Saved data entries:
=====
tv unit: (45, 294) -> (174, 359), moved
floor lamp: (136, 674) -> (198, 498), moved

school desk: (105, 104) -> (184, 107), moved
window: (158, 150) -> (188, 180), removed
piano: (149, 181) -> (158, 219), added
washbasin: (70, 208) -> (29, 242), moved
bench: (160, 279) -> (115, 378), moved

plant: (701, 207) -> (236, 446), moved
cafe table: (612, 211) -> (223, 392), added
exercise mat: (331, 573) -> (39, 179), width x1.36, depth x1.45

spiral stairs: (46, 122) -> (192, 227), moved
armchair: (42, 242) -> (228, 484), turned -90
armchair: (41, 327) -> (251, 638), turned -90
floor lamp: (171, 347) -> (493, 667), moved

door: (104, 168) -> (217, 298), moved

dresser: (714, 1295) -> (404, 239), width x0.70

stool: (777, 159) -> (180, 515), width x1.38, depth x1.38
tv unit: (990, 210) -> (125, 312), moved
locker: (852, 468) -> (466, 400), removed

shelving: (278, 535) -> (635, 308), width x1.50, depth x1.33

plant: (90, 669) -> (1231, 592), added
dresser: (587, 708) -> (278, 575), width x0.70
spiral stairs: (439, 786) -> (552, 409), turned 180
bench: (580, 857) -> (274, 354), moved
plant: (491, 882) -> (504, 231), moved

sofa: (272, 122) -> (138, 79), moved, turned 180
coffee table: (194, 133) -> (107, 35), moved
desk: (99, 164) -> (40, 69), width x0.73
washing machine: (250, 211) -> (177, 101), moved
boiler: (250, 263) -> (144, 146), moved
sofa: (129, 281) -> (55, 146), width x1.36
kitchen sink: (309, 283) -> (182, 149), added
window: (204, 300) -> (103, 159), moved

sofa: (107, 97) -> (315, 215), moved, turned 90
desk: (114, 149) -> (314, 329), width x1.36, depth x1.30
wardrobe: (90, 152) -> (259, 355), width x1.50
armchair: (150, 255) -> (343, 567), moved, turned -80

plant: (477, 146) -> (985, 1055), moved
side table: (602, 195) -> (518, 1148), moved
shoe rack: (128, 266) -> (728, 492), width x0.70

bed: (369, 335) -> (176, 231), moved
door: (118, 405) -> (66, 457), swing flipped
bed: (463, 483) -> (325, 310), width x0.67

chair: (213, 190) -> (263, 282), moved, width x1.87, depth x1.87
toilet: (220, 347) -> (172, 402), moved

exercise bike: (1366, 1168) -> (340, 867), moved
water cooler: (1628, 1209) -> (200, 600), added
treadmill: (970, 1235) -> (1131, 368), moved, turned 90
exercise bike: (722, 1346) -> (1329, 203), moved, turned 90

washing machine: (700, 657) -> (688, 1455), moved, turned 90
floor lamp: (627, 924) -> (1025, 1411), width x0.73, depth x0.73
=====
▸ **Instruction**: Transcribe the records above in full, exactly as they stand.

▸ **Solution below**:
tv unit: (45, 294) -> (174, 359), moved
floor lamp: (136, 674) -> (198, 498), moved

school desk: (105, 104) -> (184, 107), moved
window: (158, 150) -> (188, 180), removed
piano: (149, 181) -> (158, 219), added
washbasin: (70, 208) -> (29, 242), moved
bench: (160, 279) -> (115, 378), moved

plant: (701, 207) -> (236, 446), moved
cafe table: (612, 211) -> (223, 392), added
exercise mat: (331, 573) -> (39, 179), width x1.36, depth x1.45

spiral stairs: (46, 122) -> (192, 227), moved
armchair: (42, 242) -> (228, 484), turned -90
armchair: (41, 327) -> (251, 638), turned -90
floor lamp: (171, 347) -> (493, 667), moved

door: (104, 168) -> (217, 298), moved

dresser: (714, 1295) -> (404, 239), width x0.70

stool: (777, 159) -> (180, 515), width x1.38, depth x1.38
tv unit: (990, 210) -> (125, 312), moved
locker: (852, 468) -> (466, 400), removed

shelving: (278, 535) -> (635, 308), width x1.50, depth x1.33

plant: (90, 669) -> (1231, 592), added
dresser: (587, 708) -> (278, 575), width x0.70
spiral stairs: (439, 786) -> (552, 409), turned 180
bench: (580, 857) -> (274, 354), moved
plant: (491, 882) -> (504, 231), moved

sofa: (272, 122) -> (138, 79), moved, turned 180
coffee table: (194, 133) -> (107, 35), moved
desk: (99, 164) -> (40, 69), width x0.73
washing machine: (250, 211) -> (177, 101), moved
boiler: (250, 263) -> (144, 146), moved
sofa: (129, 281) -> (55, 146), width x1.36
kitchen sink: (309, 283) -> (182, 149), added
window: (204, 300) -> (103, 159), moved

sofa: (107, 97) -> (315, 215), moved, turned 90
desk: (114, 149) -> (314, 329), width x1.36, depth x1.30
wardrobe: (90, 152) -> (259, 355), width x1.50
armchair: (150, 255) -> (343, 567), moved, turned -80

plant: (477, 146) -> (985, 1055), moved
side table: (602, 195) -> (518, 1148), moved
shoe rack: (128, 266) -> (728, 492), width x0.70

bed: (369, 335) -> (176, 231), moved
door: (118, 405) -> (66, 457), swing flipped
bed: (463, 483) -> (325, 310), width x0.67

chair: (213, 190) -> (263, 282), moved, width x1.87, depth x1.87
toilet: (220, 347) -> (172, 402), moved

exercise bike: (1366, 1168) -> (340, 867), moved
water cooler: (1628, 1209) -> (200, 600), added
treadmill: (970, 1235) -> (1131, 368), moved, turned 90
exercise bike: (722, 1346) -> (1329, 203), moved, turned 90

washing machine: (700, 657) -> (688, 1455), moved, turned 90
floor lamp: (627, 924) -> (1025, 1411), width x0.73, depth x0.73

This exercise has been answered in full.